**Exercise directions:** Every entry below is to be returned unchanged. Images are not part of the copy.
Top of Listed records
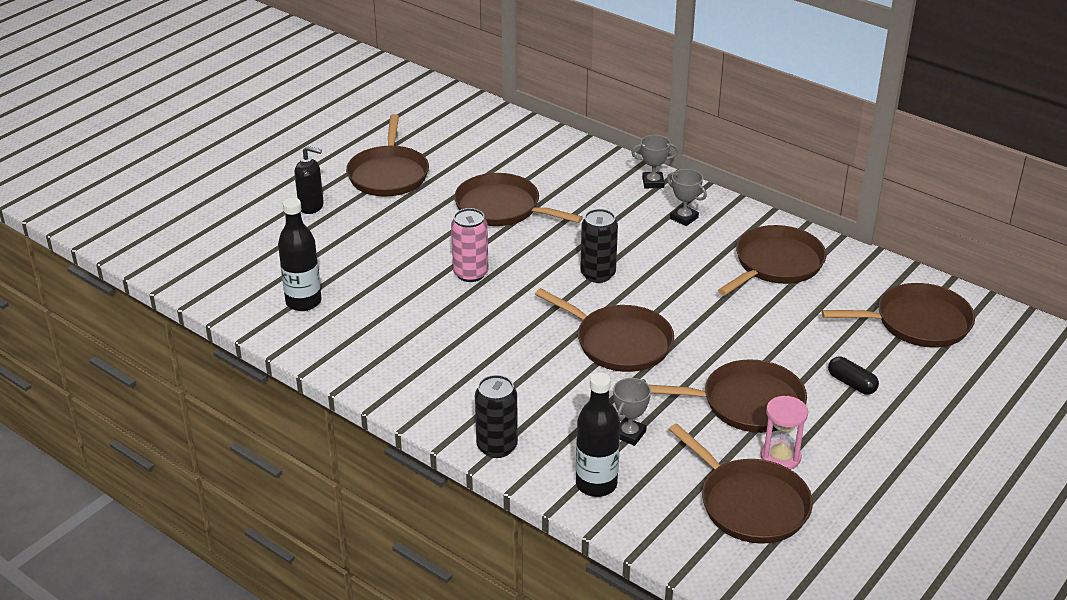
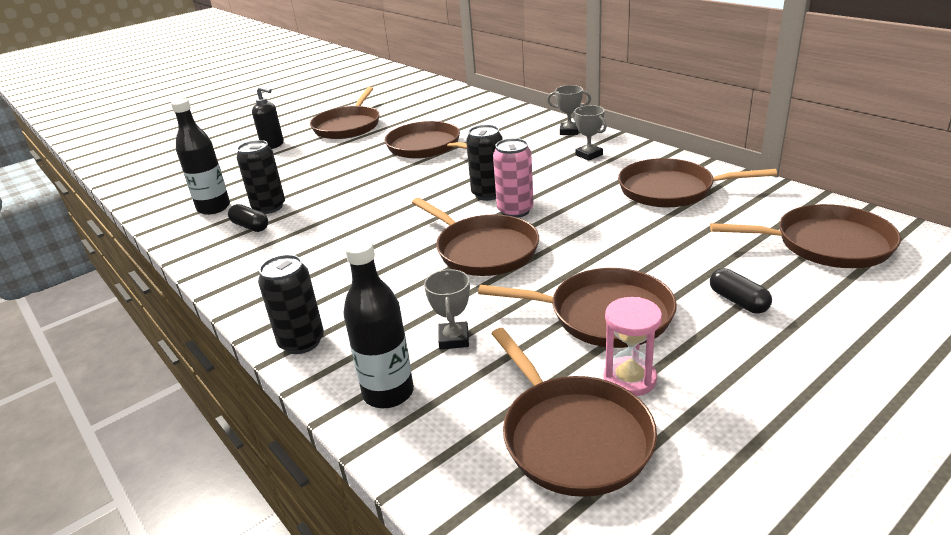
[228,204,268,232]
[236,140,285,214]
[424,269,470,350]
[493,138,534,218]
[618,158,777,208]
Bottom of Listed records
**Written solution:**
[228,204,268,232]
[236,140,285,214]
[424,269,470,350]
[493,138,534,218]
[618,158,777,208]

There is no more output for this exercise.